EXERCISE: The response must consist of the lines below from the one with "D1: LED (A VS, K LED) -> LED (A VS, K DRV)" through the one with "J1 pin 2: JACK -> GND", exactly as they appear and with both ends kept.

* * * * * * * * *

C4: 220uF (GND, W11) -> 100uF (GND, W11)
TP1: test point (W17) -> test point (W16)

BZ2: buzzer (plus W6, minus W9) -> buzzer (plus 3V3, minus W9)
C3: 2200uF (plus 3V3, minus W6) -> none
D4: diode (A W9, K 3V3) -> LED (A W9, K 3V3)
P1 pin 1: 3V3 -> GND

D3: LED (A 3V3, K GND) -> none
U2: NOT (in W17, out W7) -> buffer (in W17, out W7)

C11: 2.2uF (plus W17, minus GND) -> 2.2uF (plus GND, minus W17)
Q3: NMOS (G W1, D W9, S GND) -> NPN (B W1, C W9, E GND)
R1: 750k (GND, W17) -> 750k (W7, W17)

* * * * * * * * *

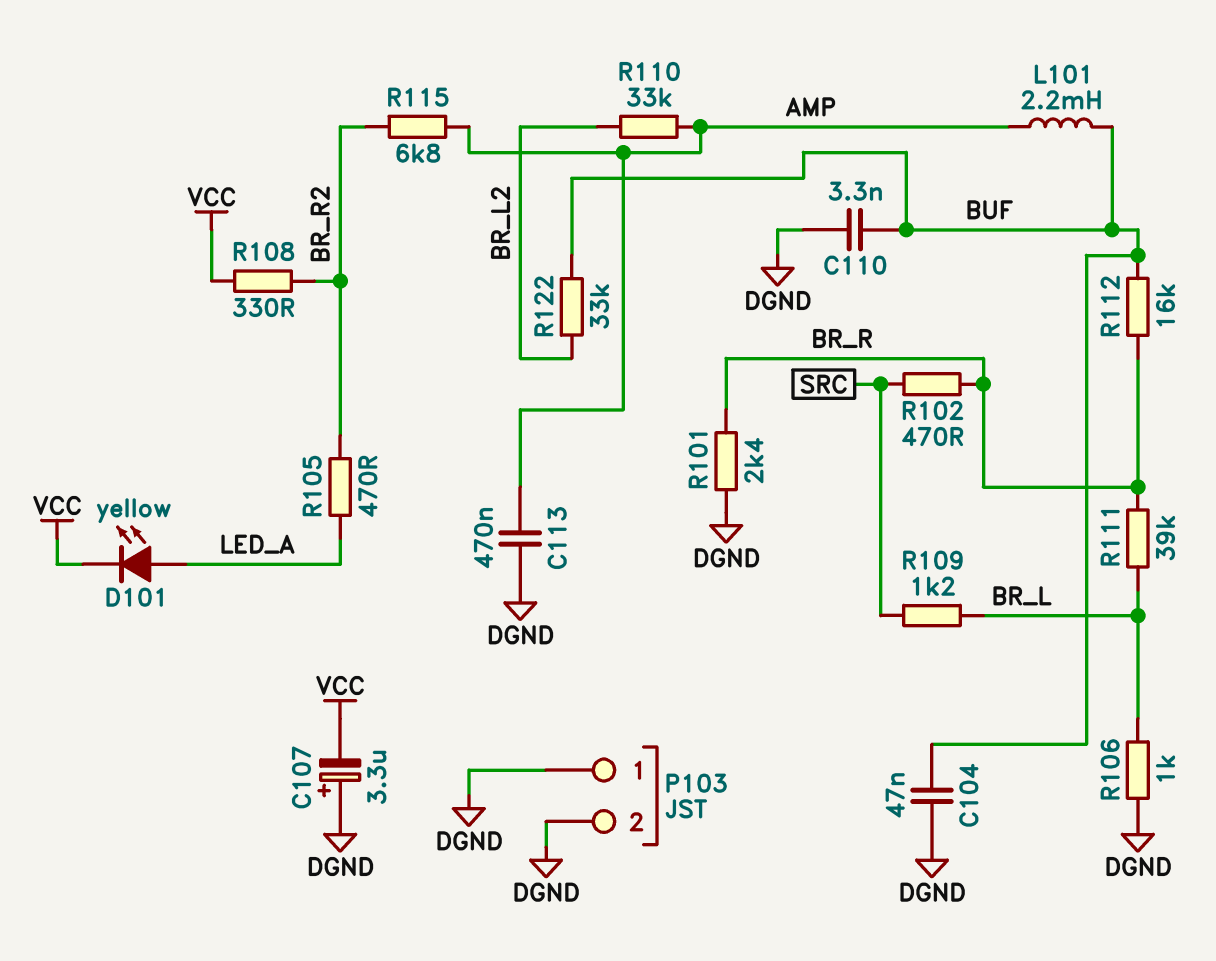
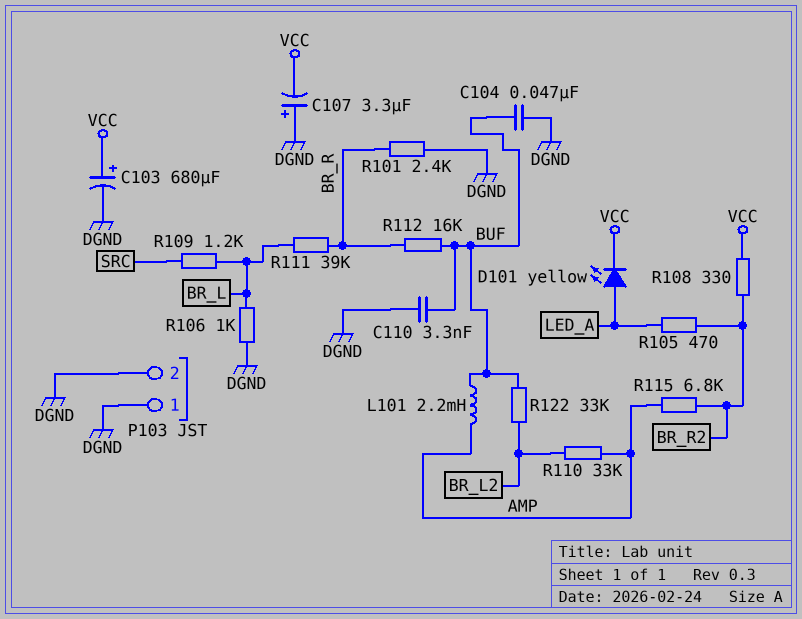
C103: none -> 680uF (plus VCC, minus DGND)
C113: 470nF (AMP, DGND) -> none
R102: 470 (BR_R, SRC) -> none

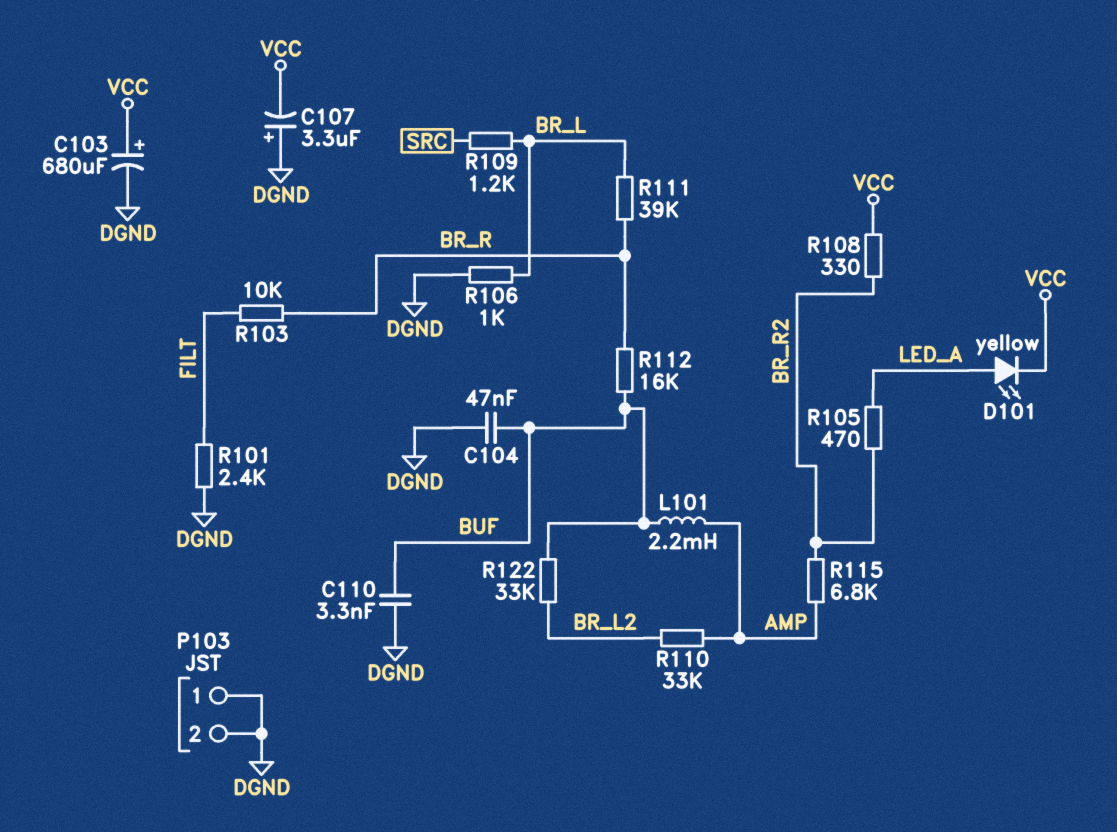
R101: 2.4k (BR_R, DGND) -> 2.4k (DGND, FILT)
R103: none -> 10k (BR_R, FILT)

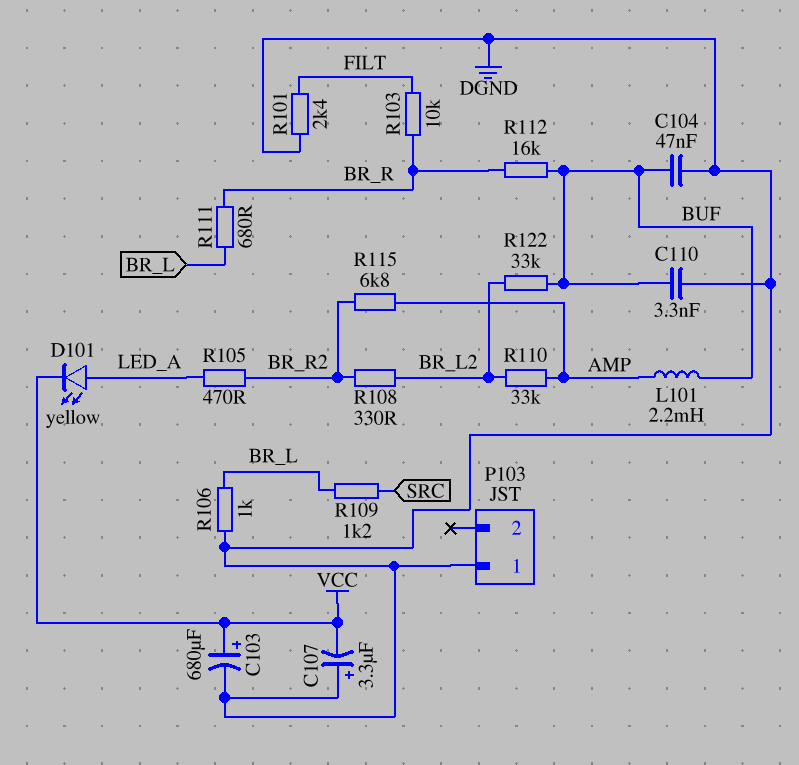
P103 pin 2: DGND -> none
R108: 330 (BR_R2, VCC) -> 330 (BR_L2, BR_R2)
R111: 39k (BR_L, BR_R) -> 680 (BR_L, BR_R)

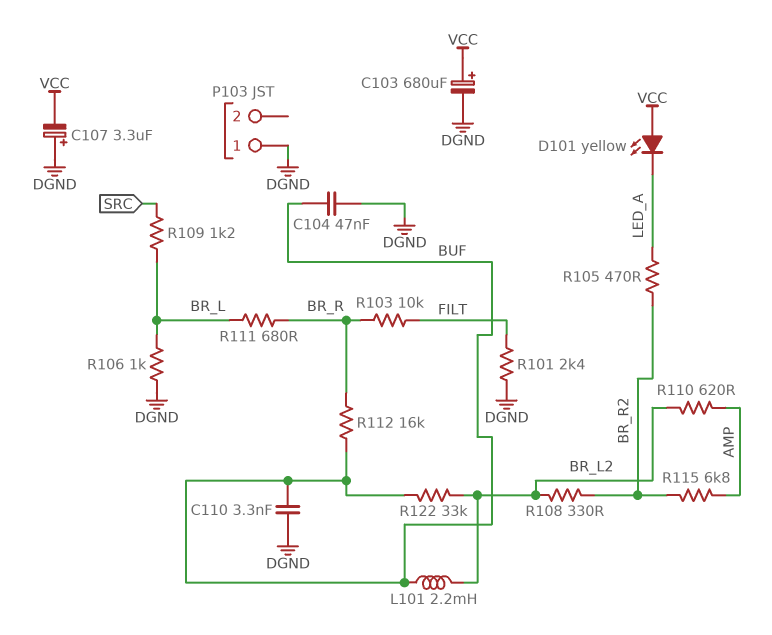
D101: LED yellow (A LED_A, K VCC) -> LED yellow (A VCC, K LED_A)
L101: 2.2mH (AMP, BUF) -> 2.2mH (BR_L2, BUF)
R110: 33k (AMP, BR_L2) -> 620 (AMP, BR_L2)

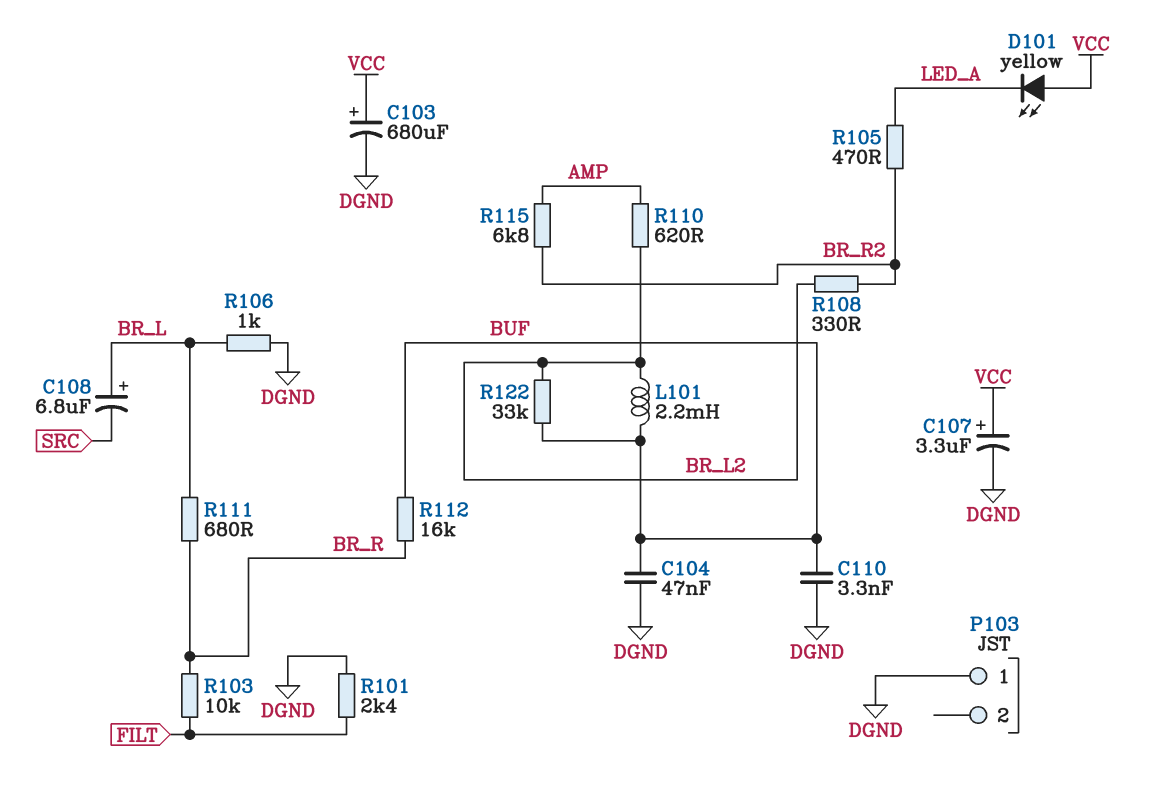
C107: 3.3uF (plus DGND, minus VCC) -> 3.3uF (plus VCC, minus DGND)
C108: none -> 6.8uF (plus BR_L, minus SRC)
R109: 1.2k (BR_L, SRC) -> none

* * * * * * * * *

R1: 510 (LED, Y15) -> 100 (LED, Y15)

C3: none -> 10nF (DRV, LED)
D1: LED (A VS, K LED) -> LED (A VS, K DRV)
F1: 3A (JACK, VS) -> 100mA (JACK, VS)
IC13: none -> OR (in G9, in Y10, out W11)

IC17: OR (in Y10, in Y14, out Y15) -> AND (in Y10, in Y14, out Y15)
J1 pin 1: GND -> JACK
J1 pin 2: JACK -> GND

* * * * * * * * *

TASK RESPONSE:
D1: LED (A VS, K LED) -> LED (A VS, K DRV)
F1: 3A (JACK, VS) -> 100mA (JACK, VS)
IC13: none -> OR (in G9, in Y10, out W11)

IC17: OR (in Y10, in Y14, out Y15) -> AND (in Y10, in Y14, out Y15)
J1 pin 1: GND -> JACK
J1 pin 2: JACK -> GND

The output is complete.